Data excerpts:

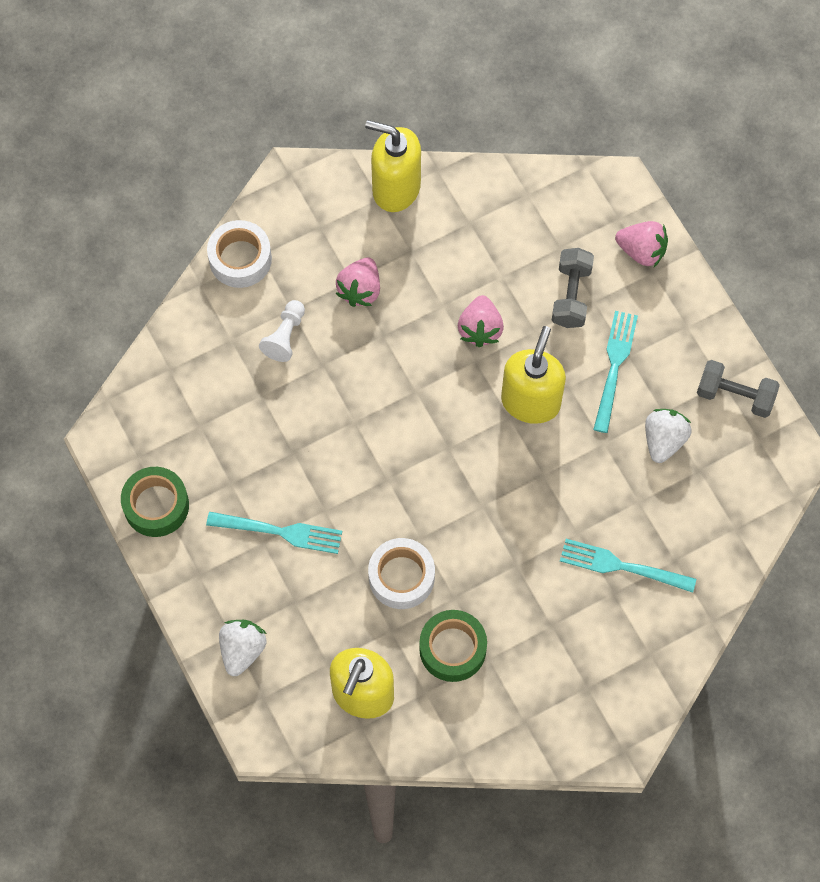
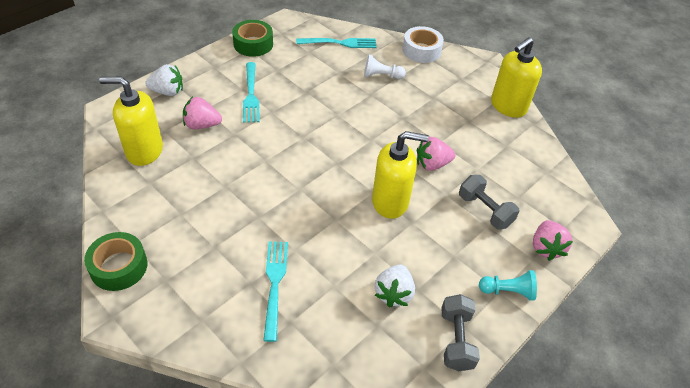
camera: 70 degrees right, 20 degrees down
(360, 290) = (429, 102): pink strawberry -> pink strawberry (202, 125)
(395, 188) = (508, 106): yellow soap dispenser -> yellow soap dispenser turned 135 degrees counterclockwise
(401, 577) = (234, 155): white tape -> none
(452, 649) = (185, 192): green tape -> green tape (119, 267)
(571, 295) = (485, 210): grey dumbbell -> grey dumbbell turned 60 degrees clockwise
(614, 366) = (442, 248): turquoise fork -> turquoise fork (340, 43)
(664, 440) = (393, 293): white strawberry -> white strawberry turned 105 degrees clockwise
(689, 318) = (508, 291): none -> turquoise pawn

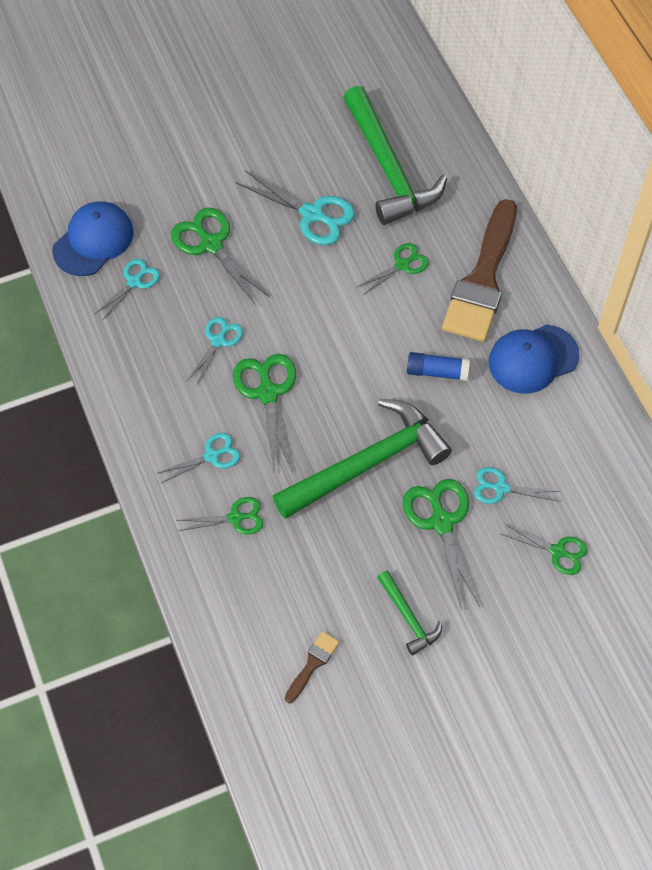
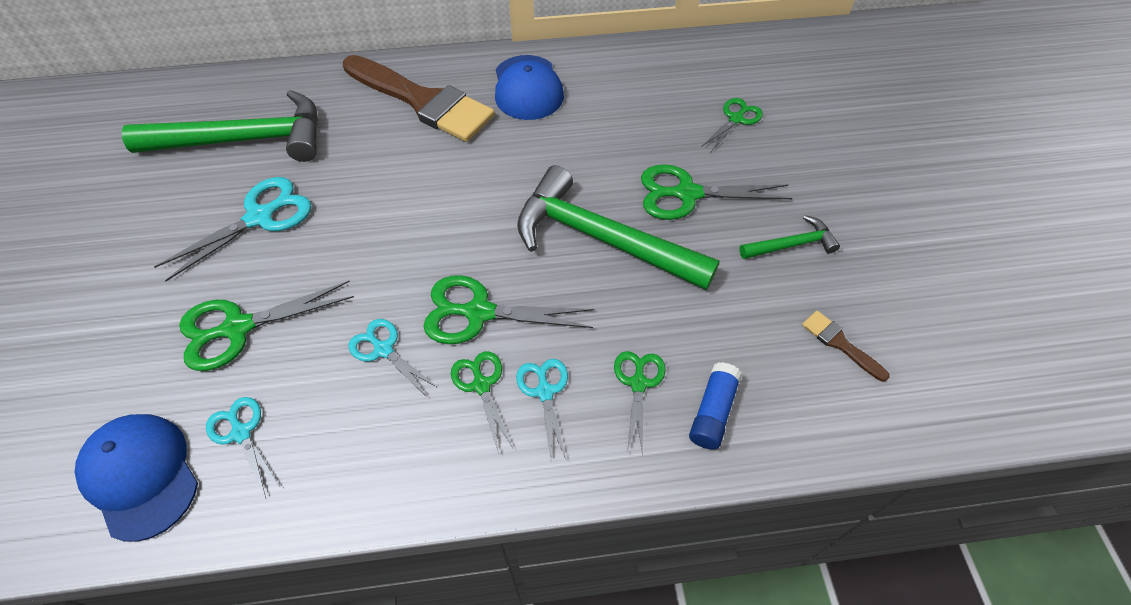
camera: 75 degrees left, 5 degrees down
(367, 463) = (602, 239): green hammer -> green hammer turned 45 degrees counterclockwise
(402, 265) = (372, 156): green scissors -> green scissors (481, 385)
(437, 372) = (513, 158): blue glue stick -> blue glue stick (713, 411)
(501, 488) = (660, 141): turquoise scissors -> none

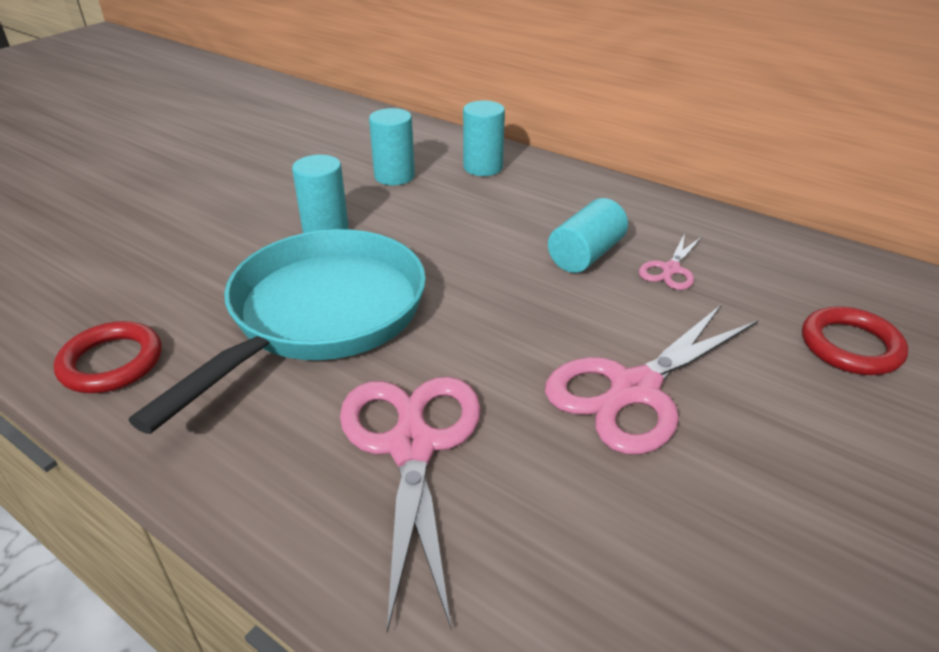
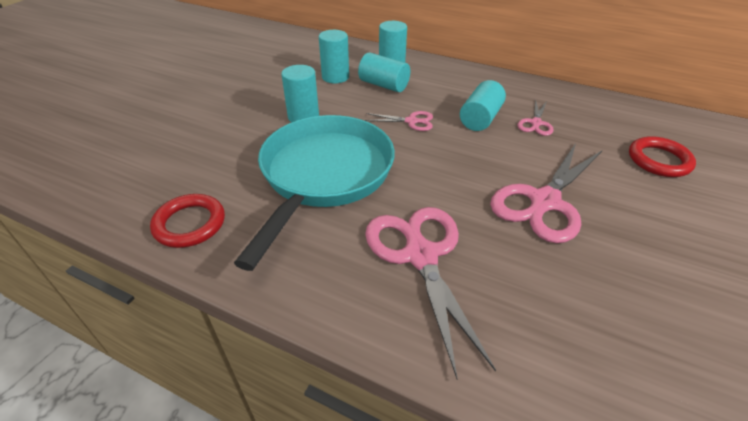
camera: 10 degrees left, 5 degrees up
(460, 193) = (384, 85): none -> turquoise cylinder
(479, 250) = (411, 121): none -> pink scissors

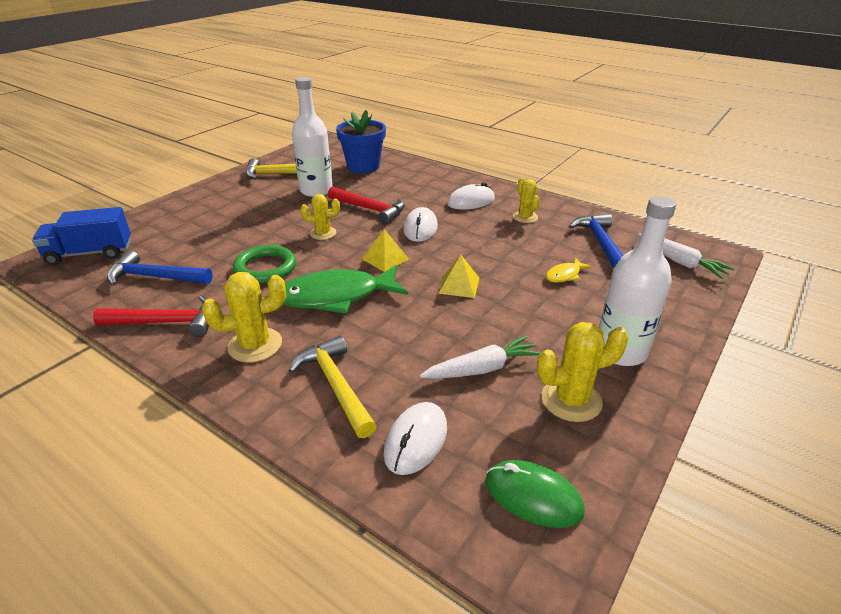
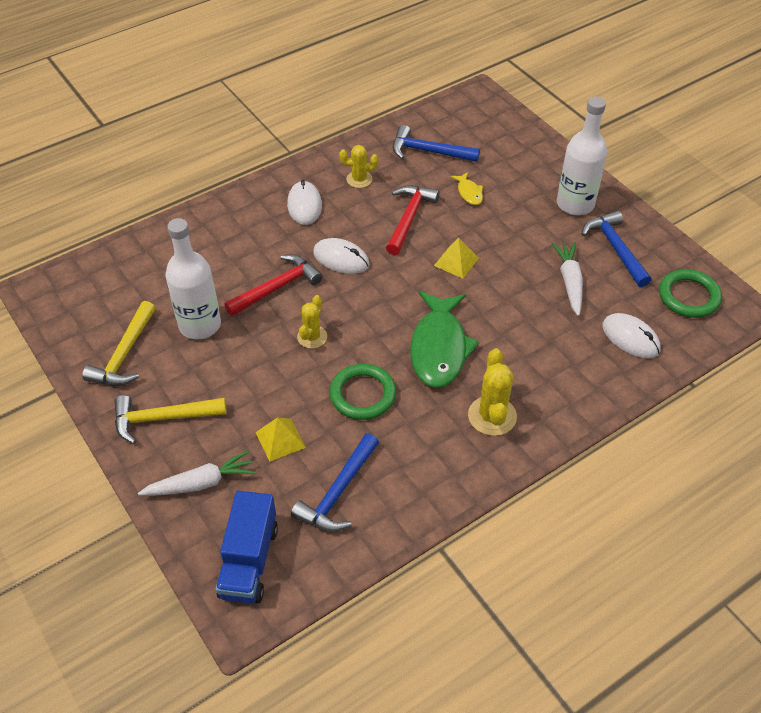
camera: 70 degrees left, 15 degrees up
(167, 322) = (431, 481): red hammer -> red hammer (409, 218)
(335, 385) = (562, 370): yellow hammer -> yellow hammer (162, 418)
(363, 167) = (156, 268): blue flower pot -> none
(385, 259) = (389, 299): yellow pyramid -> yellow pyramid (280, 439)
(533, 496) = (688, 296): green mouse -> green ring
(571, 400) = (615, 248): yellow cactus -> blue hammer
(680, 262) = (479, 122): white carrot -> white carrot (201, 483)

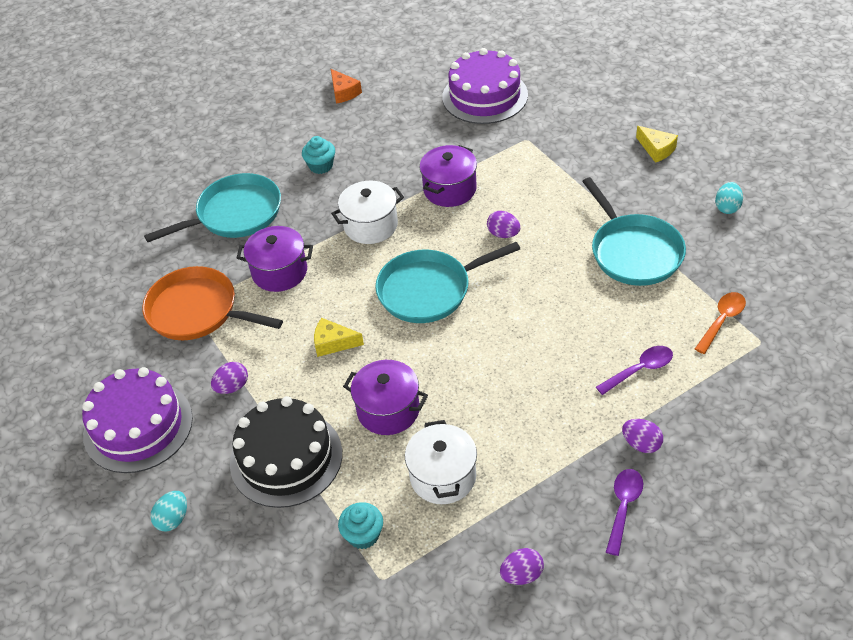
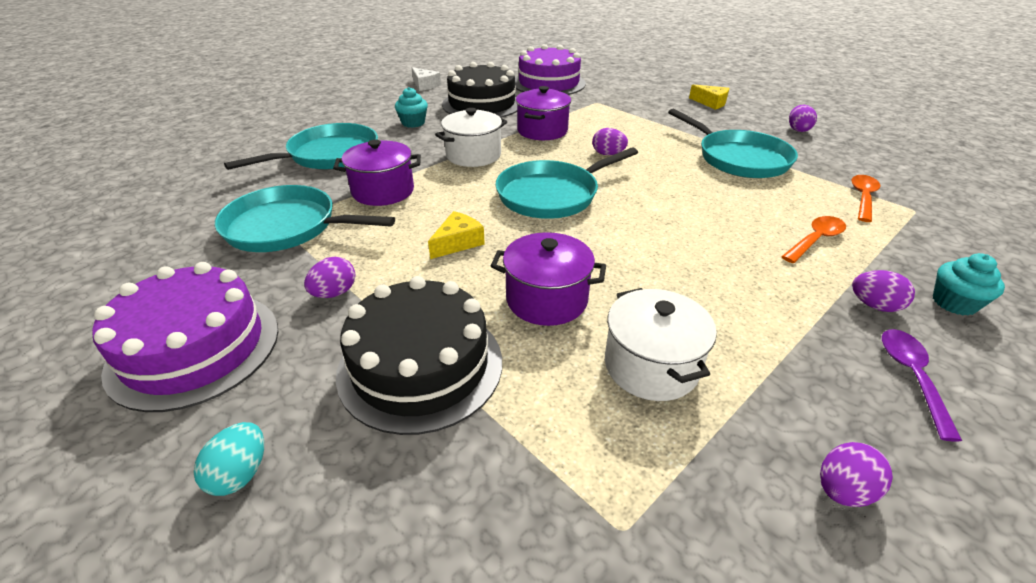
camera: 15 degrees left, 10 degrees down
(197, 311) = (286, 227): orange pan -> turquoise pan
(333, 343) = (458, 243): yellow cheese -> yellow cheese turned 135 degrees clockwise
(344, 92) = (425, 85): orange cheese -> white cheese
(363, 535) = (566, 459): turquoise cupcake -> turquoise cupcake (954, 303)
(399, 135) = (482, 104): none -> black cake
(640, 370) = (815, 240): purple spoon -> orange spoon
(727, 207) = (798, 129): turquoise egg -> purple egg

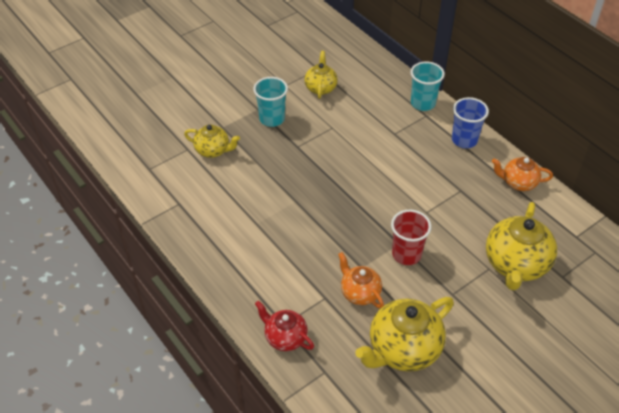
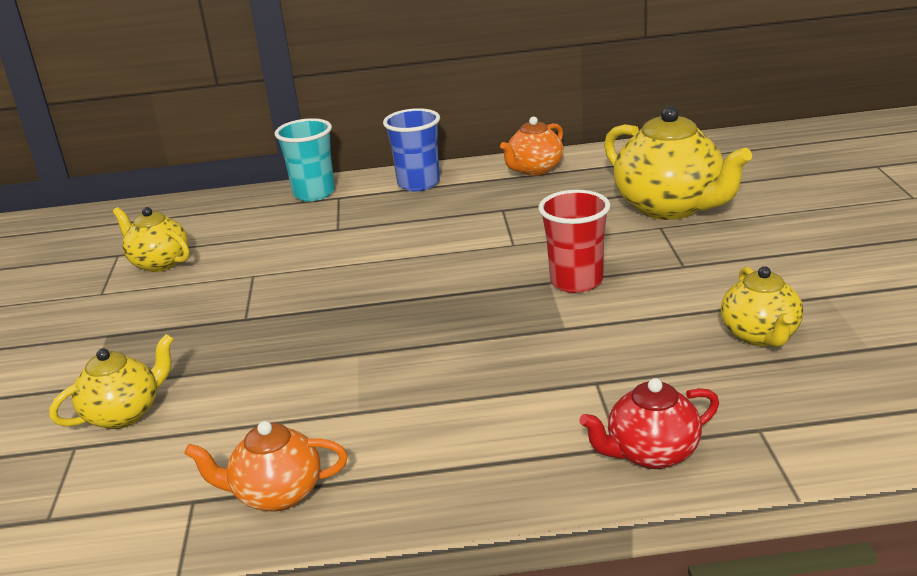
camera: 55 degrees left, 20 degrees down
(272, 119) = (151, 326): turquoise cup -> none
(359, 293) = (615, 344): orange teapot -> orange teapot (276, 494)
(403, 349) = (760, 335): yellow teapot -> yellow teapot, size x0.58

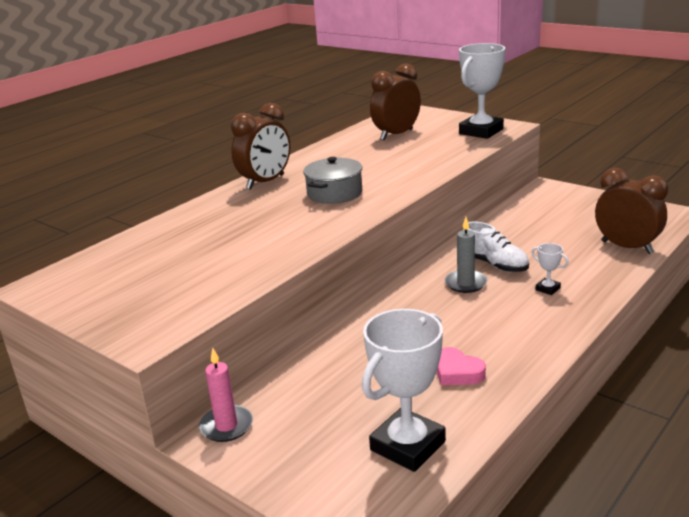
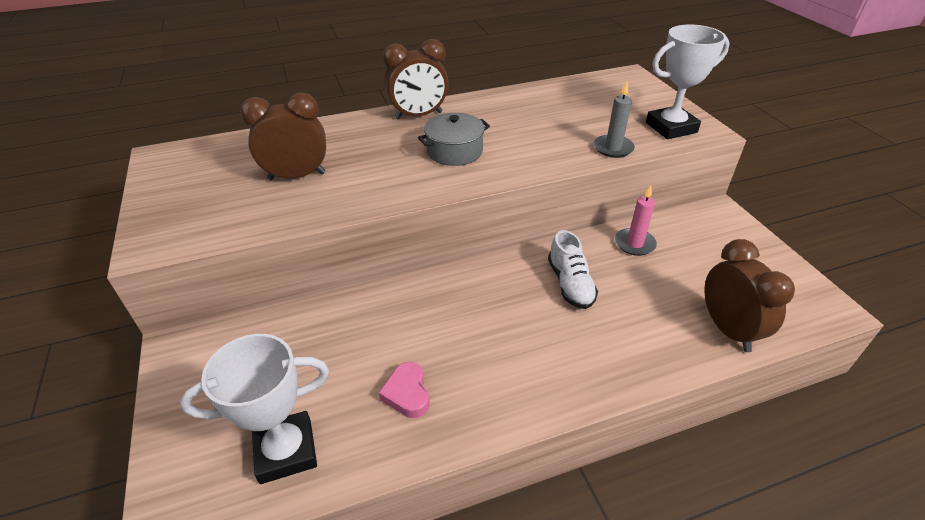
camera: 30 degrees right, 15 degrees up
(226, 426) = (199, 342): pink candle -> pink candle (634, 244)
(396, 135) = (586, 102): brown clock -> brown clock (297, 176)
(465, 283) = (521, 293): grey candle -> grey candle (613, 148)
(547, 289) = (589, 340): white trophy -> none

> _What is being asked_
Would you give the records again exactly, dropping the pictures?

> _Your solution_
camera: 70 degrees right, 20 degrees down
(360, 290) = (429, 102): pink strawberry -> pink strawberry (202, 125)
(395, 188) = (508, 106): yellow soap dispenser -> yellow soap dispenser turned 135 degrees counterclockwise
(401, 577) = (234, 155): white tape -> none
(452, 649) = (185, 192): green tape -> green tape (119, 267)
(571, 295) = (485, 210): grey dumbbell -> grey dumbbell turned 60 degrees clockwise
(614, 366) = (442, 248): turquoise fork -> turquoise fork (340, 43)
(664, 440) = (393, 293): white strawberry -> white strawberry turned 105 degrees clockwise
(689, 318) = (508, 291): none -> turquoise pawn

camera: 75 degrees left, 5 degrees down
(367, 463) = (602, 239): green hammer -> green hammer turned 45 degrees counterclockwise
(402, 265) = (372, 156): green scissors -> green scissors (481, 385)
(437, 372) = (513, 158): blue glue stick -> blue glue stick (713, 411)
(501, 488) = (660, 141): turquoise scissors -> none

camera: 10 degrees left, 5 degrees up
(460, 193) = (384, 85): none -> turquoise cylinder
(479, 250) = (411, 121): none -> pink scissors

camera: 70 degrees left, 15 degrees up
(167, 322) = (431, 481): red hammer -> red hammer (409, 218)
(335, 385) = (562, 370): yellow hammer -> yellow hammer (162, 418)
(363, 167) = (156, 268): blue flower pot -> none
(385, 259) = (389, 299): yellow pyramid -> yellow pyramid (280, 439)
(533, 496) = (688, 296): green mouse -> green ring
(571, 400) = (615, 248): yellow cactus -> blue hammer
(680, 262) = (479, 122): white carrot -> white carrot (201, 483)

camera: 15 degrees left, 10 degrees down
(197, 311) = (286, 227): orange pan -> turquoise pan
(333, 343) = (458, 243): yellow cheese -> yellow cheese turned 135 degrees clockwise
(344, 92) = (425, 85): orange cheese -> white cheese
(363, 535) = (566, 459): turquoise cupcake -> turquoise cupcake (954, 303)
(399, 135) = (482, 104): none -> black cake
(640, 370) = (815, 240): purple spoon -> orange spoon
(727, 207) = (798, 129): turquoise egg -> purple egg

camera: 55 degrees left, 20 degrees down
(272, 119) = (151, 326): turquoise cup -> none
(359, 293) = (615, 344): orange teapot -> orange teapot (276, 494)
(403, 349) = (760, 335): yellow teapot -> yellow teapot, size x0.58

camera: 30 degrees right, 15 degrees up
(226, 426) = (199, 342): pink candle -> pink candle (634, 244)
(396, 135) = (586, 102): brown clock -> brown clock (297, 176)
(465, 283) = (521, 293): grey candle -> grey candle (613, 148)
(547, 289) = (589, 340): white trophy -> none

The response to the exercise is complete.